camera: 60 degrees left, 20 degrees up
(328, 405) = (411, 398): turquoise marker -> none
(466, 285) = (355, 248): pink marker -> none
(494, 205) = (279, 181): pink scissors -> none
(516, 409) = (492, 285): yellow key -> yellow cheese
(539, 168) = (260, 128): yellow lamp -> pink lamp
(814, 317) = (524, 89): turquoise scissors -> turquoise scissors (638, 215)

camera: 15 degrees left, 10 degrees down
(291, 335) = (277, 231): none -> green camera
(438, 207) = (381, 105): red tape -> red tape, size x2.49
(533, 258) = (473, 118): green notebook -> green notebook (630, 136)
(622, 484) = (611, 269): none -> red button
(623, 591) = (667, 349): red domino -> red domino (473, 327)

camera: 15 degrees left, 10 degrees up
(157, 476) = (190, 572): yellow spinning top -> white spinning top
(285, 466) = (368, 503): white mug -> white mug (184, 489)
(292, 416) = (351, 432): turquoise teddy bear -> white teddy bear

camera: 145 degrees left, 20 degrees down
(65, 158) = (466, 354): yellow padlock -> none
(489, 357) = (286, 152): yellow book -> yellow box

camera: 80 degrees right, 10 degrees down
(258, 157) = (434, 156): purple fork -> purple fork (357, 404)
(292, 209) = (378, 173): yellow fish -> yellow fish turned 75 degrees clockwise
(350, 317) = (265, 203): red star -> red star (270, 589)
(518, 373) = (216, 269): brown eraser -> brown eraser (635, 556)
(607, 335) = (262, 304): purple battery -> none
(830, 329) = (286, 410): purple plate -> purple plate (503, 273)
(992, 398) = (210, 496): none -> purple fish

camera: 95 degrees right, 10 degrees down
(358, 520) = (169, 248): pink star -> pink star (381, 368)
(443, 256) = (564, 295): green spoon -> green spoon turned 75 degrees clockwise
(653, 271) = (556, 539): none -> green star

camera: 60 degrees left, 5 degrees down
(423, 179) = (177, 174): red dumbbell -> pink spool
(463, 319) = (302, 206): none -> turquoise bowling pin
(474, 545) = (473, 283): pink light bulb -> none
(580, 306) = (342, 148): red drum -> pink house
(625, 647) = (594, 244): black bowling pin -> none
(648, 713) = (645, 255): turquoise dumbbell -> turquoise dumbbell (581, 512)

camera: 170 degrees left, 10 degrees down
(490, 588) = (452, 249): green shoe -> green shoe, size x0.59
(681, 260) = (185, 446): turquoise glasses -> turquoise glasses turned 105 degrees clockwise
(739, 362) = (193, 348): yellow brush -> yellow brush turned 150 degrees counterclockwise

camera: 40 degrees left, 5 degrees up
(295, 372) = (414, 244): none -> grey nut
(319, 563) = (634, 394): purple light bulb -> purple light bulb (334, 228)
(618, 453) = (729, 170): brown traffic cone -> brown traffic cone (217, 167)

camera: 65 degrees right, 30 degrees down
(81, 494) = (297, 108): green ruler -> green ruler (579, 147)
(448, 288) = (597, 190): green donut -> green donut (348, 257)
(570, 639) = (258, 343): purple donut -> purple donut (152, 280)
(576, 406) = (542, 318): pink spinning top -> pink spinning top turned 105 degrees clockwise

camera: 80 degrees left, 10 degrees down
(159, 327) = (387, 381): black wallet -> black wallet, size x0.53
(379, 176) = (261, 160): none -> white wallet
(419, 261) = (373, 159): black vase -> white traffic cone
************
TASK BRIEF: Copy every line of the records, leaving nothing out.

WRITTEN REPLY:
camera: 60 degrees left, 20 degrees up
(328, 405) = (411, 398): turquoise marker -> none
(466, 285) = (355, 248): pink marker -> none
(494, 205) = (279, 181): pink scissors -> none
(516, 409) = (492, 285): yellow key -> yellow cheese
(539, 168) = (260, 128): yellow lamp -> pink lamp
(814, 317) = (524, 89): turquoise scissors -> turquoise scissors (638, 215)

camera: 15 degrees left, 10 degrees down
(291, 335) = (277, 231): none -> green camera
(438, 207) = (381, 105): red tape -> red tape, size x2.49
(533, 258) = (473, 118): green notebook -> green notebook (630, 136)
(622, 484) = (611, 269): none -> red button
(623, 591) = (667, 349): red domino -> red domino (473, 327)

camera: 15 degrees left, 10 degrees up
(157, 476) = (190, 572): yellow spinning top -> white spinning top
(285, 466) = (368, 503): white mug -> white mug (184, 489)
(292, 416) = (351, 432): turquoise teddy bear -> white teddy bear

camera: 145 degrees left, 20 degrees down
(65, 158) = (466, 354): yellow padlock -> none
(489, 357) = (286, 152): yellow book -> yellow box

camera: 80 degrees right, 10 degrees down
(258, 157) = (434, 156): purple fork -> purple fork (357, 404)
(292, 209) = (378, 173): yellow fish -> yellow fish turned 75 degrees clockwise
(350, 317) = (265, 203): red star -> red star (270, 589)
(518, 373) = (216, 269): brown eraser -> brown eraser (635, 556)
(607, 335) = (262, 304): purple battery -> none
(830, 329) = (286, 410): purple plate -> purple plate (503, 273)
(992, 398) = (210, 496): none -> purple fish

camera: 95 degrees right, 10 degrees down
(358, 520) = (169, 248): pink star -> pink star (381, 368)
(443, 256) = (564, 295): green spoon -> green spoon turned 75 degrees clockwise
(653, 271) = (556, 539): none -> green star

camera: 60 degrees left, 5 degrees down
(423, 179) = (177, 174): red dumbbell -> pink spool
(463, 319) = (302, 206): none -> turquoise bowling pin
(474, 545) = (473, 283): pink light bulb -> none
(580, 306) = (342, 148): red drum -> pink house
(625, 647) = (594, 244): black bowling pin -> none
(648, 713) = (645, 255): turquoise dumbbell -> turquoise dumbbell (581, 512)

camera: 170 degrees left, 10 degrees down
(490, 588) = (452, 249): green shoe -> green shoe, size x0.59
(681, 260) = (185, 446): turquoise glasses -> turquoise glasses turned 105 degrees clockwise
(739, 362) = (193, 348): yellow brush -> yellow brush turned 150 degrees counterclockwise

camera: 40 degrees left, 5 degrees up
(295, 372) = (414, 244): none -> grey nut
(319, 563) = (634, 394): purple light bulb -> purple light bulb (334, 228)
(618, 453) = (729, 170): brown traffic cone -> brown traffic cone (217, 167)

camera: 65 degrees right, 30 degrees down
(81, 494) = (297, 108): green ruler -> green ruler (579, 147)
(448, 288) = (597, 190): green donut -> green donut (348, 257)
(570, 639) = (258, 343): purple donut -> purple donut (152, 280)
(576, 406) = (542, 318): pink spinning top -> pink spinning top turned 105 degrees clockwise

camera: 80 degrees left, 10 degrees down
(159, 327) = (387, 381): black wallet -> black wallet, size x0.53
(379, 176) = (261, 160): none -> white wallet
(419, 261) = (373, 159): black vase -> white traffic cone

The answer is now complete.